__AVAILABLE DATA__:
==========

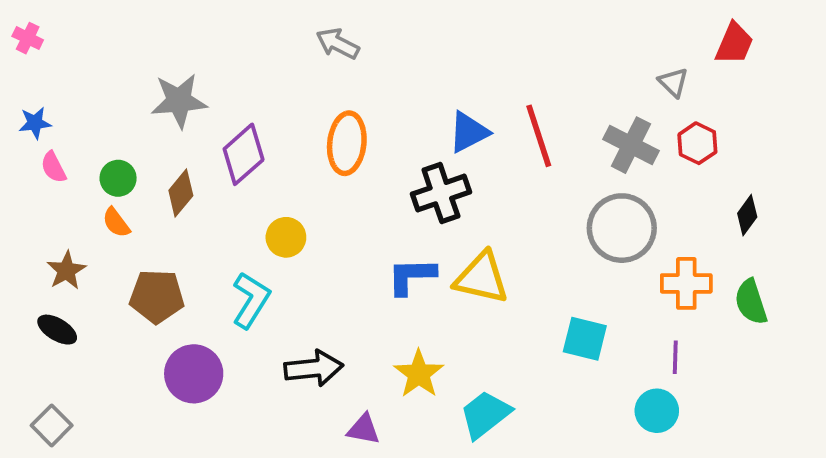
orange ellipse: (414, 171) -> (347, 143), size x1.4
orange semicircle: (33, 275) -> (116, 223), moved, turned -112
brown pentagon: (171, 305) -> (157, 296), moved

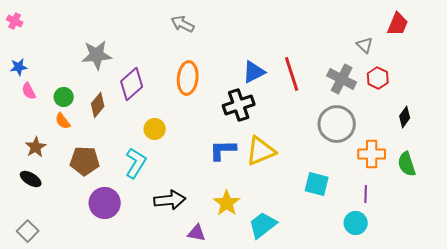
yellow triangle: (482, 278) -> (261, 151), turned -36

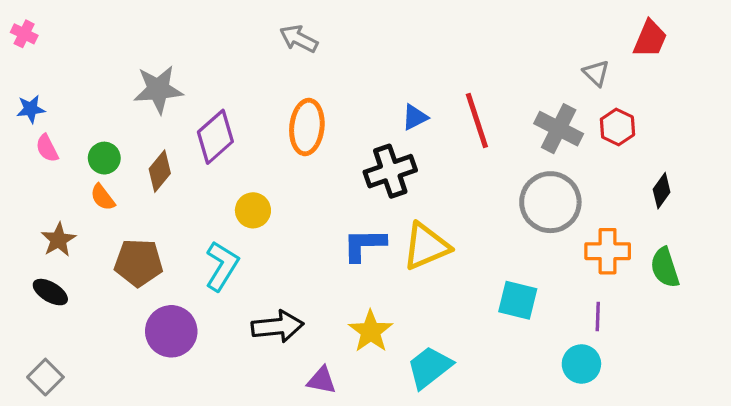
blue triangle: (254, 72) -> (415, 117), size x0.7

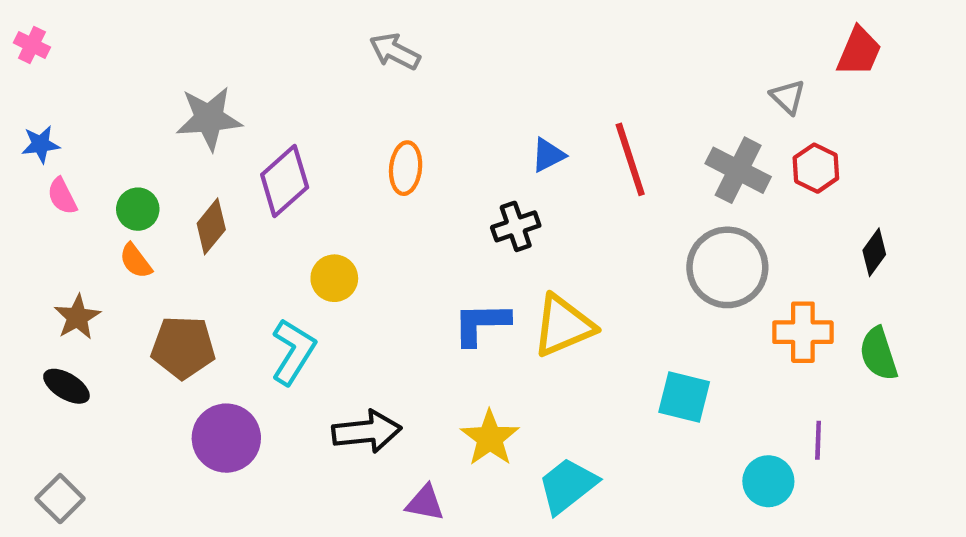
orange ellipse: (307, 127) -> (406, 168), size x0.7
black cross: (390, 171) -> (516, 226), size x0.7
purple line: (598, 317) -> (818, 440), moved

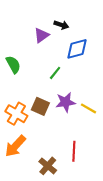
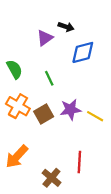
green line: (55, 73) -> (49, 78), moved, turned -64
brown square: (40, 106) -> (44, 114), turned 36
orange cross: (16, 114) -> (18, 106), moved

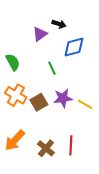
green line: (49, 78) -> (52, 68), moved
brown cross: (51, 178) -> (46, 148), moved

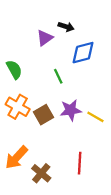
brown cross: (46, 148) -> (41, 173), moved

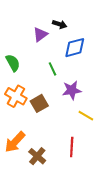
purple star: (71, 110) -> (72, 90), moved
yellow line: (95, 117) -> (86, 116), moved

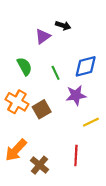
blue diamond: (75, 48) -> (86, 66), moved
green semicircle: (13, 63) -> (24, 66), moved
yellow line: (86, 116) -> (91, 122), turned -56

==========

__EXERCISE BRIEF__: Find each line in the records holding the string "orange" and show it.

__SOLUTION BELOW__:
orange ellipse: (414, 171) -> (347, 143), size x1.4
orange semicircle: (33, 275) -> (116, 223), moved, turned -112
orange ellipse: (307, 127) -> (406, 168), size x0.7
orange cross: (16, 114) -> (18, 106), moved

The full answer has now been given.